TASK REQUIREMENTS
Transcribe every line below exactly; no image goes into the output.

GIVEN DATA
***
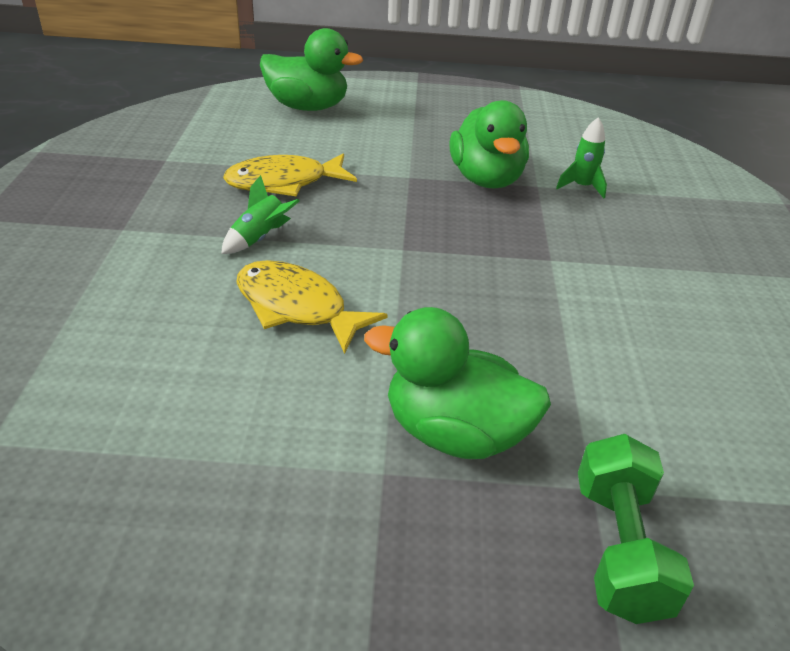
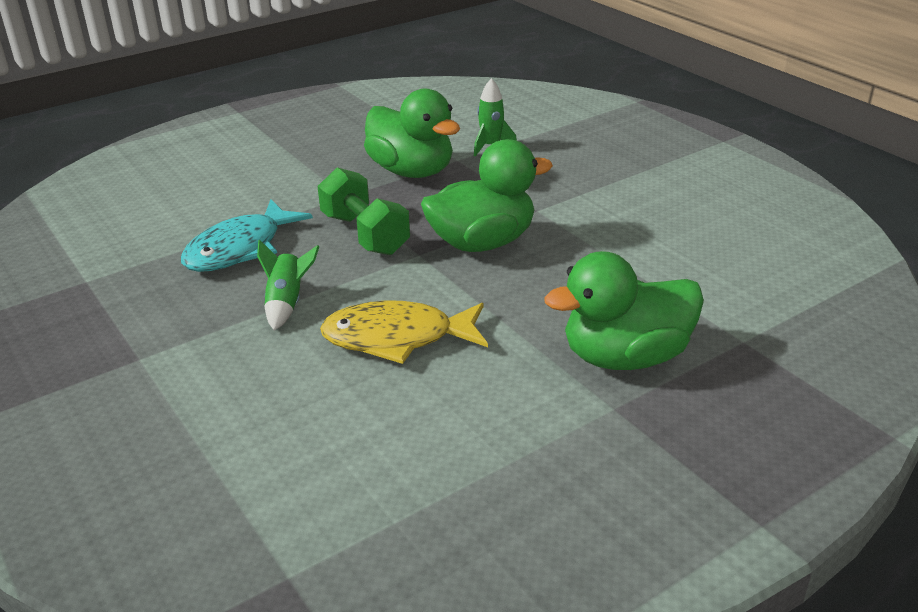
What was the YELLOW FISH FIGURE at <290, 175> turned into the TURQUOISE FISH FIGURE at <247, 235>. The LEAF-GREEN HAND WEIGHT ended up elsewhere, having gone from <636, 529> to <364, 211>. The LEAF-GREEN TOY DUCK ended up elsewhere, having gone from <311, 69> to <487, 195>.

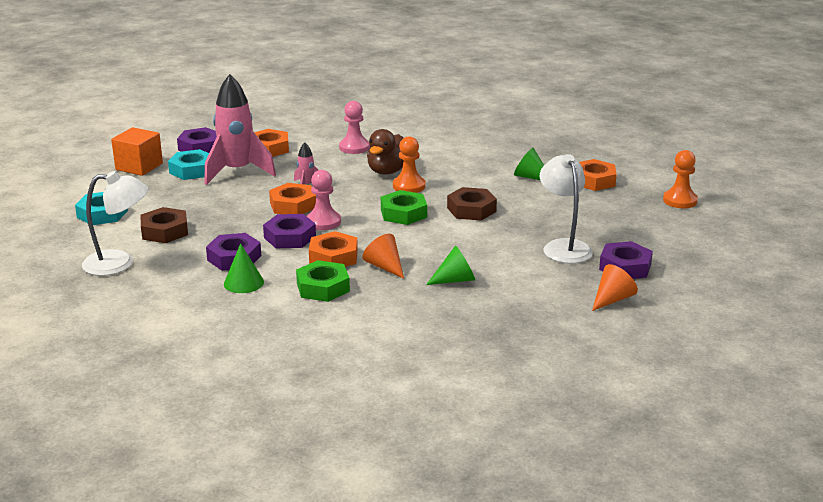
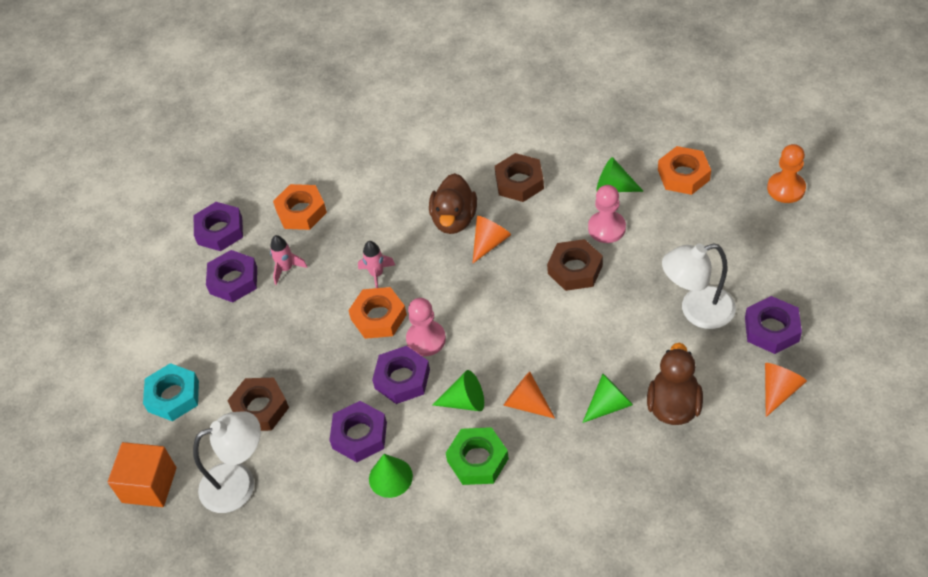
The ORANGE-COLOURED BLOCK ended up elsewhere, having gone from <137, 151> to <142, 474>. What was the TURQUOISE HEXAGON NUT at <188, 164> turned into the ROYAL PURPLE HEXAGON NUT at <231, 276>. The size of the ROSY TOY ROCKET at <240, 129> changed by a factor of 0.45. Where the ORANGE-COLOURED HEXAGON NUT stood at <333, 249>, the LEAF-GREEN CONE came to stand at <458, 390>. Where the ORANGE-COLOURED PAWN stood at <409, 164>, the ORANGE-COLOURED CONE came to stand at <491, 240>. The second view gained the DARK BROWN HEXAGON NUT at <519, 177>. The ROSY PAWN ended up elsewhere, having gone from <354, 127> to <607, 214>. The second view gained the DARK BROWN TOY DUCK at <675, 384>. The WHITE READING LAMP at <566, 209> ended up facing another way, 75 degrees counterclockwise from before. The second view lost the LEAF-GREEN HEXAGON NUT at <404, 207>.

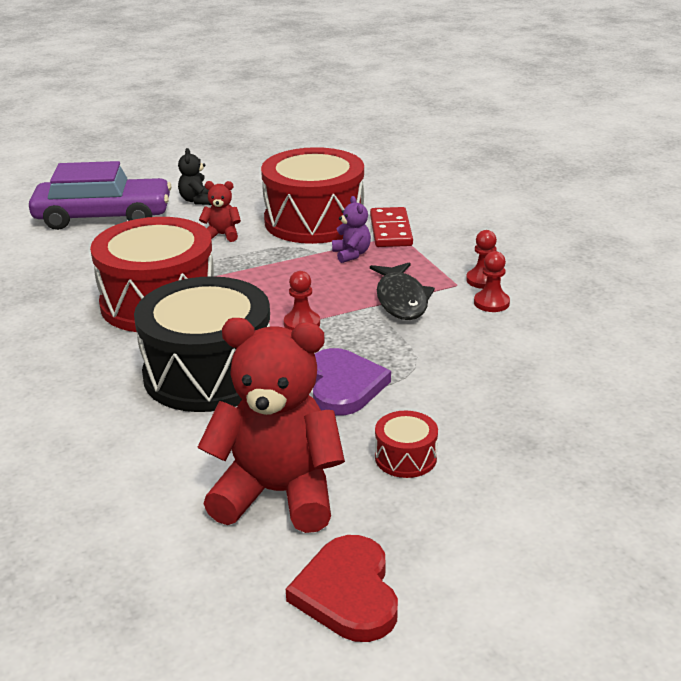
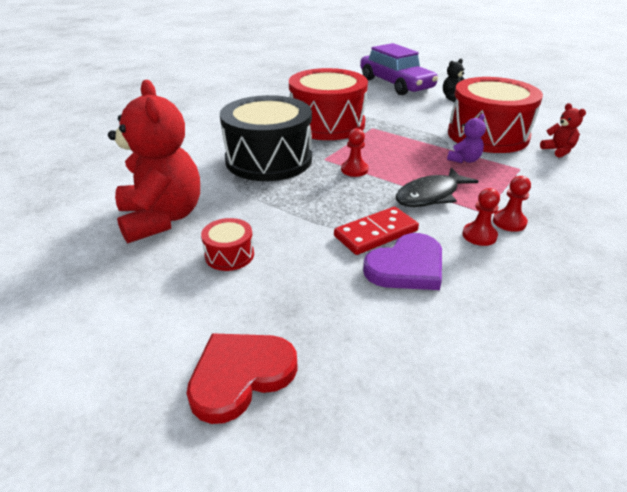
The CRIMSON HEART ended up elsewhere, having gone from <342, 588> to <242, 378>. The CRIMSON DOMINO PIECE ended up elsewhere, having gone from <391, 227> to <376, 231>. The ROYAL PURPLE HEART ended up elsewhere, having gone from <352, 382> to <402, 261>. The CRIMSON STUFFED BEAR ended up elsewhere, having gone from <220, 211> to <563, 130>.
***
THE COMPLETED TASK
What was the YELLOW FISH FIGURE at <290, 175> turned into the TURQUOISE FISH FIGURE at <247, 235>. The LEAF-GREEN HAND WEIGHT ended up elsewhere, having gone from <636, 529> to <364, 211>. The LEAF-GREEN TOY DUCK ended up elsewhere, having gone from <311, 69> to <487, 195>.

The ORANGE-COLOURED BLOCK ended up elsewhere, having gone from <137, 151> to <142, 474>. What was the TURQUOISE HEXAGON NUT at <188, 164> turned into the ROYAL PURPLE HEXAGON NUT at <231, 276>. The size of the ROSY TOY ROCKET at <240, 129> changed by a factor of 0.45. Where the ORANGE-COLOURED HEXAGON NUT stood at <333, 249>, the LEAF-GREEN CONE came to stand at <458, 390>. Where the ORANGE-COLOURED PAWN stood at <409, 164>, the ORANGE-COLOURED CONE came to stand at <491, 240>. The second view gained the DARK BROWN HEXAGON NUT at <519, 177>. The ROSY PAWN ended up elsewhere, having gone from <354, 127> to <607, 214>. The second view gained the DARK BROWN TOY DUCK at <675, 384>. The WHITE READING LAMP at <566, 209> ended up facing another way, 75 degrees counterclockwise from before. The second view lost the LEAF-GREEN HEXAGON NUT at <404, 207>.

The CRIMSON HEART ended up elsewhere, having gone from <342, 588> to <242, 378>. The CRIMSON DOMINO PIECE ended up elsewhere, having gone from <391, 227> to <376, 231>. The ROYAL PURPLE HEART ended up elsewhere, having gone from <352, 382> to <402, 261>. The CRIMSON STUFFED BEAR ended up elsewhere, having gone from <220, 211> to <563, 130>.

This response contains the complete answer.